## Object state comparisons
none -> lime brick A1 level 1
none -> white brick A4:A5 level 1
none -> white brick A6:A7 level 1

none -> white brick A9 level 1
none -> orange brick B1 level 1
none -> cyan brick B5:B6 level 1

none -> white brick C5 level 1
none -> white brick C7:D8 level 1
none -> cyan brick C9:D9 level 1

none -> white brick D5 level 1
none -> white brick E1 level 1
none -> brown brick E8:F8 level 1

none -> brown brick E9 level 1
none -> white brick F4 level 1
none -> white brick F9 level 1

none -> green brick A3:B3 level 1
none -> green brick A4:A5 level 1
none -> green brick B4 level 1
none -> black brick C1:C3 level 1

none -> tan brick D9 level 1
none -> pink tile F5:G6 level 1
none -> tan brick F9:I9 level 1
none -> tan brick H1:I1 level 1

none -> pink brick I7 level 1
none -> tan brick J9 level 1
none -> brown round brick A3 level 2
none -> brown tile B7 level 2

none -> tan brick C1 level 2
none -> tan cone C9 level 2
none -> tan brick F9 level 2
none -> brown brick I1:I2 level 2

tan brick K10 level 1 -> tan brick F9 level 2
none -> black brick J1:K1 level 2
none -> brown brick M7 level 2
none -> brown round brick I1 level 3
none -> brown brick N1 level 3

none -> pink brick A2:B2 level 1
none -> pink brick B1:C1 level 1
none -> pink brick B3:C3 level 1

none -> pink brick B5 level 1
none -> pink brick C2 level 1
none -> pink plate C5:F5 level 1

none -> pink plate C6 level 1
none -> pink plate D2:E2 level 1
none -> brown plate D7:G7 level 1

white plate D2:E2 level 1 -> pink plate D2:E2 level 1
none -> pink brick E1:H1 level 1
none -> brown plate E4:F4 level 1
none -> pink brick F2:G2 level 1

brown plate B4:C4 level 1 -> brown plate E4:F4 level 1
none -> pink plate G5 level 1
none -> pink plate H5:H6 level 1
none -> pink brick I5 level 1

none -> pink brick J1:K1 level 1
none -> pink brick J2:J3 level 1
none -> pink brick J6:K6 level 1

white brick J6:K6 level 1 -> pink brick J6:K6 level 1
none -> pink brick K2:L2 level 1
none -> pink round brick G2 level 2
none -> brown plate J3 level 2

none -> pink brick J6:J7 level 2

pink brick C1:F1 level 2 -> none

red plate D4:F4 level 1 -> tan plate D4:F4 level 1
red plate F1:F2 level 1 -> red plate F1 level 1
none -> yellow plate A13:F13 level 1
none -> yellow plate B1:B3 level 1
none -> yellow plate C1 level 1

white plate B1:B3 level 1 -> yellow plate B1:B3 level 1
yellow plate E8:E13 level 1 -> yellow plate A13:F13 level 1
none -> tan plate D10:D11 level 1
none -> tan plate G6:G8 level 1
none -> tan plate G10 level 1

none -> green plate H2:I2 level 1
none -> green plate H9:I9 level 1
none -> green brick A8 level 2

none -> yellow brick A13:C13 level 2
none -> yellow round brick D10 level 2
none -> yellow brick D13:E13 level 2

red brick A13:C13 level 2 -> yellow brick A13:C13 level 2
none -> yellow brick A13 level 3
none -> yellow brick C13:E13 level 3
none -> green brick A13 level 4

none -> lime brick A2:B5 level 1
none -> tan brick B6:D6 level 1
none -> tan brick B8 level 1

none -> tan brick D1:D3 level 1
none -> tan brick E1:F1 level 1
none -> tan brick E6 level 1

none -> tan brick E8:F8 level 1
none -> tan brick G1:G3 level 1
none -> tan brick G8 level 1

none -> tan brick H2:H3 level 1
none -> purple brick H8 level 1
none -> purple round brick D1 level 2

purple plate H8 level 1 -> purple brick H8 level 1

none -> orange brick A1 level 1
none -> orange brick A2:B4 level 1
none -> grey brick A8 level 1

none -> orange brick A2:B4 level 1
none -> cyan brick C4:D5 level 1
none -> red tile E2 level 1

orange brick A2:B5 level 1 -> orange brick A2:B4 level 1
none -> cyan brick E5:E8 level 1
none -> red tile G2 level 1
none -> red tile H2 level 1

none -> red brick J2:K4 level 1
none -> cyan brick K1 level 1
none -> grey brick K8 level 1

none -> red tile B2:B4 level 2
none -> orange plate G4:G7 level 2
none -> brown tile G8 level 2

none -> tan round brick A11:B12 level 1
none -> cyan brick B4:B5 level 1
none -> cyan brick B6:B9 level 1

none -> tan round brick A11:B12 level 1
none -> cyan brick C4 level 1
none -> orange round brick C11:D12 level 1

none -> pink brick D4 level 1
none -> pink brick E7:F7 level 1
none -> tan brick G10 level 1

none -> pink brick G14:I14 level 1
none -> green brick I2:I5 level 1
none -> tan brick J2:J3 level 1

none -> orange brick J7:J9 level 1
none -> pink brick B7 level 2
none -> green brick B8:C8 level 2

## Exercise instructions
With every line kept whole, write out the records again exactly.

## Exercise result
none -> lime brick A1 level 1
none -> white brick A4:A5 level 1
none -> white brick A6:A7 level 1

none -> white brick A9 level 1
none -> orange brick B1 level 1
none -> cyan brick B5:B6 level 1

none -> white brick C5 level 1
none -> white brick C7:D8 level 1
none -> cyan brick C9:D9 level 1

none -> white brick D5 level 1
none -> white brick E1 level 1
none -> brown brick E8:F8 level 1

none -> brown brick E9 level 1
none -> white brick F4 level 1
none -> white brick F9 level 1

none -> green brick A3:B3 level 1
none -> green brick A4:A5 level 1
none -> green brick B4 level 1
none -> black brick C1:C3 level 1

none -> tan brick D9 level 1
none -> pink tile F5:G6 level 1
none -> tan brick F9:I9 level 1
none -> tan brick H1:I1 level 1

none -> pink brick I7 level 1
none -> tan brick J9 level 1
none -> brown round brick A3 level 2
none -> brown tile B7 level 2

none -> tan brick C1 level 2
none -> tan cone C9 level 2
none -> tan brick F9 level 2
none -> brown brick I1:I2 level 2

tan brick K10 level 1 -> tan brick F9 level 2
none -> black brick J1:K1 level 2
none -> brown brick M7 level 2
none -> brown round brick I1 level 3
none -> brown brick N1 level 3

none -> pink brick A2:B2 level 1
none -> pink brick B1:C1 level 1
none -> pink brick B3:C3 level 1

none -> pink brick B5 level 1
none -> pink brick C2 level 1
none -> pink plate C5:F5 level 1

none -> pink plate C6 level 1
none -> pink plate D2:E2 level 1
none -> brown plate D7:G7 level 1

white plate D2:E2 level 1 -> pink plate D2:E2 level 1
none -> pink brick E1:H1 level 1
none -> brown plate E4:F4 level 1
none -> pink brick F2:G2 level 1

brown plate B4:C4 level 1 -> brown plate E4:F4 level 1
none -> pink plate G5 level 1
none -> pink plate H5:H6 level 1
none -> pink brick I5 level 1

none -> pink brick J1:K1 level 1
none -> pink brick J2:J3 level 1
none -> pink brick J6:K6 level 1

white brick J6:K6 level 1 -> pink brick J6:K6 level 1
none -> pink brick K2:L2 level 1
none -> pink round brick G2 level 2
none -> brown plate J3 level 2

none -> pink brick J6:J7 level 2

pink brick C1:F1 level 2 -> none

red plate D4:F4 level 1 -> tan plate D4:F4 level 1
red plate F1:F2 level 1 -> red plate F1 level 1
none -> yellow plate A13:F13 level 1
none -> yellow plate B1:B3 level 1
none -> yellow plate C1 level 1

white plate B1:B3 level 1 -> yellow plate B1:B3 level 1
yellow plate E8:E13 level 1 -> yellow plate A13:F13 level 1
none -> tan plate D10:D11 level 1
none -> tan plate G6:G8 level 1
none -> tan plate G10 level 1

none -> green plate H2:I2 level 1
none -> green plate H9:I9 level 1
none -> green brick A8 level 2

none -> yellow brick A13:C13 level 2
none -> yellow round brick D10 level 2
none -> yellow brick D13:E13 level 2

red brick A13:C13 level 2 -> yellow brick A13:C13 level 2
none -> yellow brick A13 level 3
none -> yellow brick C13:E13 level 3
none -> green brick A13 level 4

none -> lime brick A2:B5 level 1
none -> tan brick B6:D6 level 1
none -> tan brick B8 level 1

none -> tan brick D1:D3 level 1
none -> tan brick E1:F1 level 1
none -> tan brick E6 level 1

none -> tan brick E8:F8 level 1
none -> tan brick G1:G3 level 1
none -> tan brick G8 level 1

none -> tan brick H2:H3 level 1
none -> purple brick H8 level 1
none -> purple round brick D1 level 2

purple plate H8 level 1 -> purple brick H8 level 1

none -> orange brick A1 level 1
none -> orange brick A2:B4 level 1
none -> grey brick A8 level 1

none -> orange brick A2:B4 level 1
none -> cyan brick C4:D5 level 1
none -> red tile E2 level 1

orange brick A2:B5 level 1 -> orange brick A2:B4 level 1
none -> cyan brick E5:E8 level 1
none -> red tile G2 level 1
none -> red tile H2 level 1

none -> red brick J2:K4 level 1
none -> cyan brick K1 level 1
none -> grey brick K8 level 1

none -> red tile B2:B4 level 2
none -> orange plate G4:G7 level 2
none -> brown tile G8 level 2

none -> tan round brick A11:B12 level 1
none -> cyan brick B4:B5 level 1
none -> cyan brick B6:B9 level 1

none -> tan round brick A11:B12 level 1
none -> cyan brick C4 level 1
none -> orange round brick C11:D12 level 1

none -> pink brick D4 level 1
none -> pink brick E7:F7 level 1
none -> tan brick G10 level 1

none -> pink brick G14:I14 level 1
none -> green brick I2:I5 level 1
none -> tan brick J2:J3 level 1

none -> orange brick J7:J9 level 1
none -> pink brick B7 level 2
none -> green brick B8:C8 level 2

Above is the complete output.